> **Exercise directions**
Below are the records; give again exactly the lines from the one containing "camera: 155 degrees right, 10 degrees up" through the one containing "(738, 477) = (628, 361): black", leaving out pictures.

--- Supplied data Enclosed Below ---

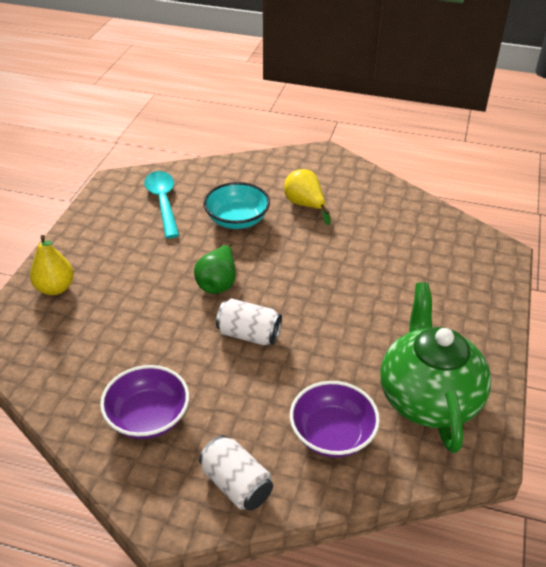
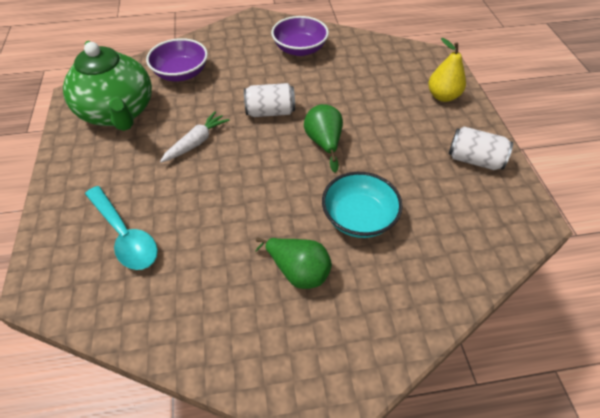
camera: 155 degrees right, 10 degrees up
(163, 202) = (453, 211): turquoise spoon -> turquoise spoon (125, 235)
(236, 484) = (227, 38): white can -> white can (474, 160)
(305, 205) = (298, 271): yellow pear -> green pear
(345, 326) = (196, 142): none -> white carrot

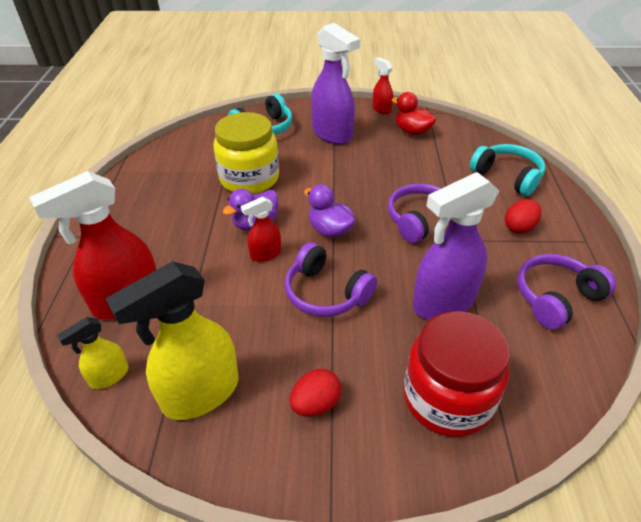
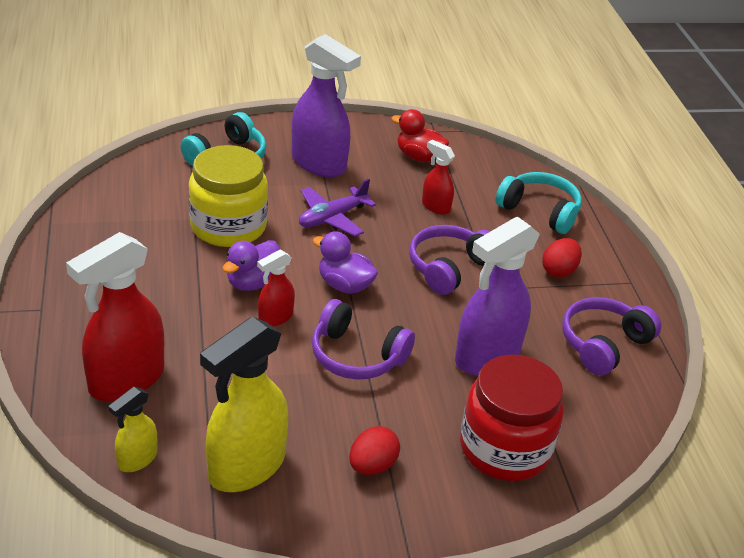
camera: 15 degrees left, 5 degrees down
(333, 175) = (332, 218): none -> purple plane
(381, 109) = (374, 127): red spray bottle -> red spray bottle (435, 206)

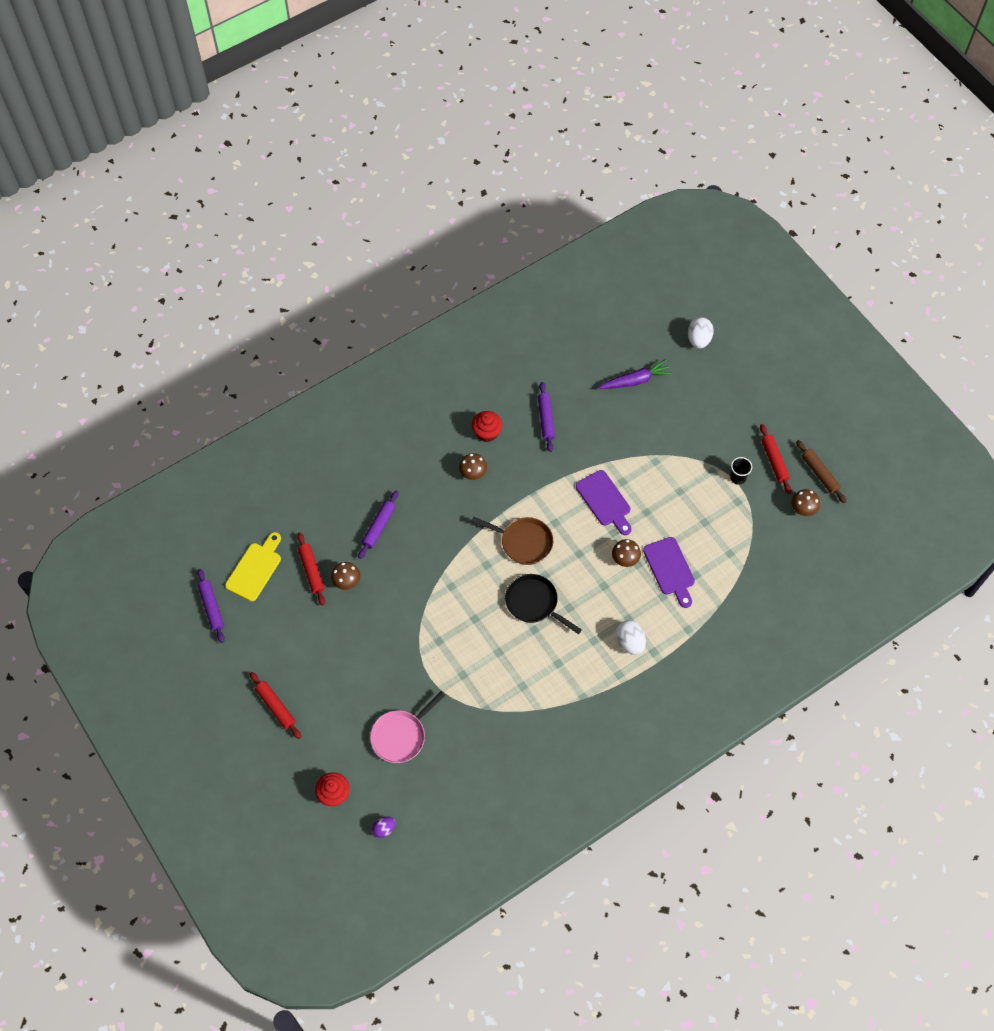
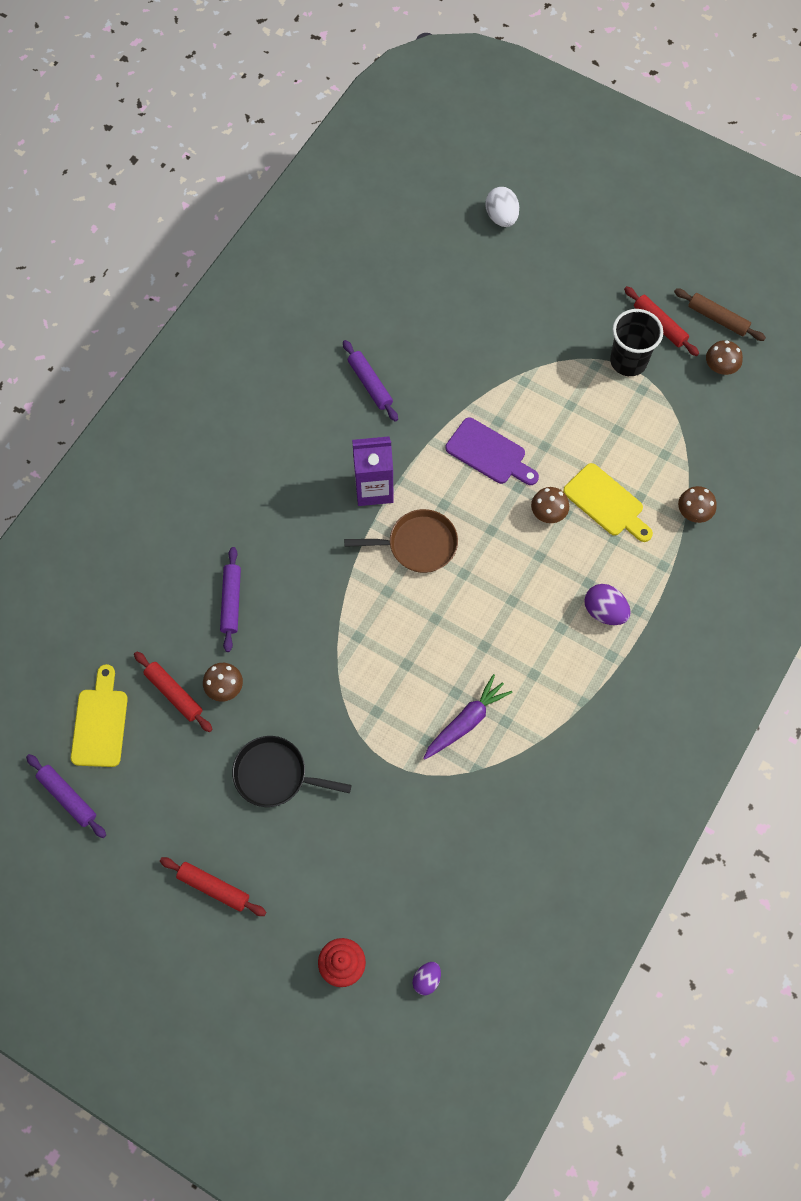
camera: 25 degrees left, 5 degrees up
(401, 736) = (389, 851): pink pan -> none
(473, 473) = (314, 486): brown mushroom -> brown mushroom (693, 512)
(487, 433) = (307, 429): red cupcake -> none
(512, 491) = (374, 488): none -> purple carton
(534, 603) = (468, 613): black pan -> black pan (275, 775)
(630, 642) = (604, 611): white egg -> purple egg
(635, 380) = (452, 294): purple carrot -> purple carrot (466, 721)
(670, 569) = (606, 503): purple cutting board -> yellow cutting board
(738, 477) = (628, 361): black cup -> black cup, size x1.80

--- End of Enclosed Supplied data ---
--- Supplied data Enclosed Below ---

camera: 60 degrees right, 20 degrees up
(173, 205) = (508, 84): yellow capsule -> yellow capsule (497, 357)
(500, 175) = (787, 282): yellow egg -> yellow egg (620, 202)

--- End of Enclosed Supplied data ---
--- Supplied data Enclosed Below ---

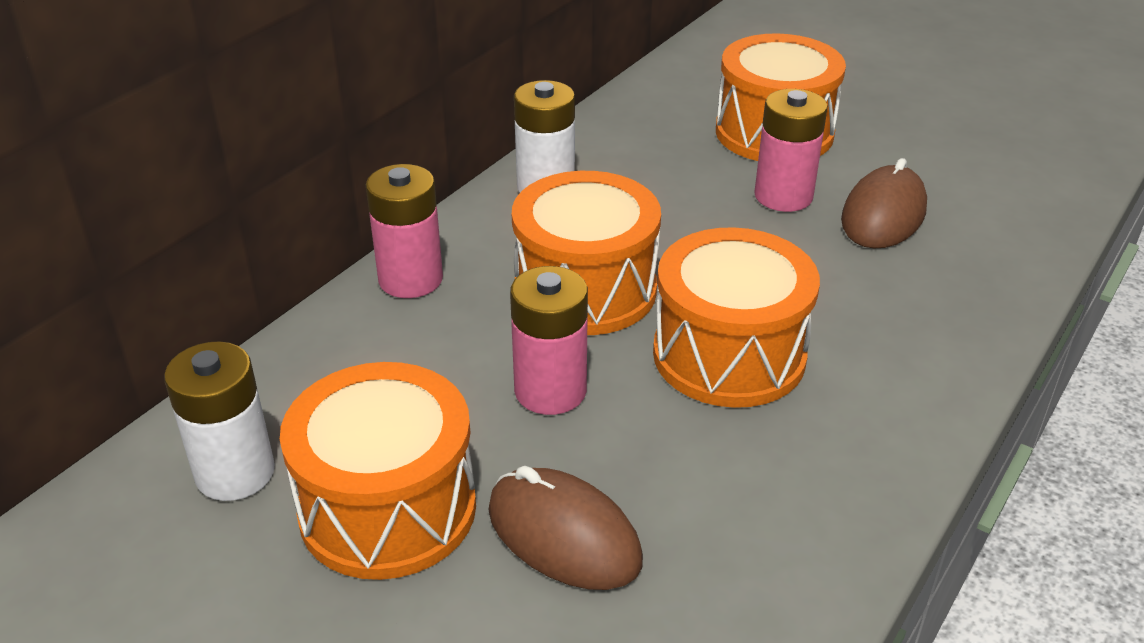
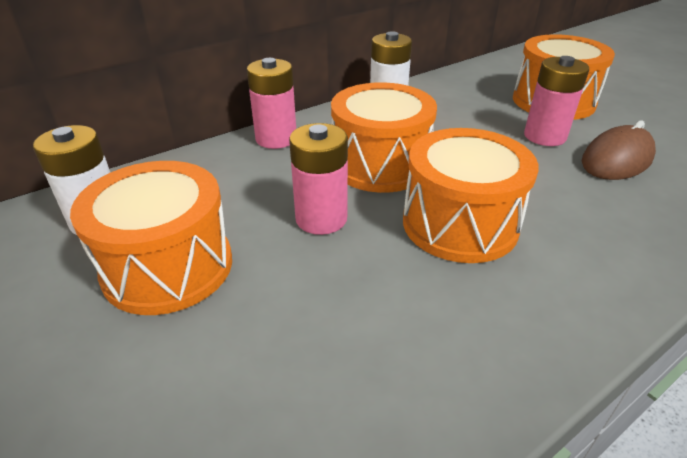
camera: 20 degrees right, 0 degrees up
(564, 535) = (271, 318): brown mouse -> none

--- End of Enclosed Supplied data ---

> **Answer to the problem**
camera: 155 degrees right, 10 degrees up
(163, 202) = (453, 211): turquoise spoon -> turquoise spoon (125, 235)
(236, 484) = (227, 38): white can -> white can (474, 160)
(305, 205) = (298, 271): yellow pear -> green pear
(345, 326) = (196, 142): none -> white carrot

camera: 15 degrees left, 5 degrees down
(333, 175) = (332, 218): none -> purple plane
(381, 109) = (374, 127): red spray bottle -> red spray bottle (435, 206)

camera: 25 degrees left, 5 degrees up
(401, 736) = (389, 851): pink pan -> none
(473, 473) = (314, 486): brown mushroom -> brown mushroom (693, 512)
(487, 433) = (307, 429): red cupcake -> none
(512, 491) = (374, 488): none -> purple carton
(534, 603) = (468, 613): black pan -> black pan (275, 775)
(630, 642) = (604, 611): white egg -> purple egg
(635, 380) = (452, 294): purple carrot -> purple carrot (466, 721)
(670, 569) = (606, 503): purple cutting board -> yellow cutting board
(738, 477) = (628, 361): black cup -> black cup, size x1.80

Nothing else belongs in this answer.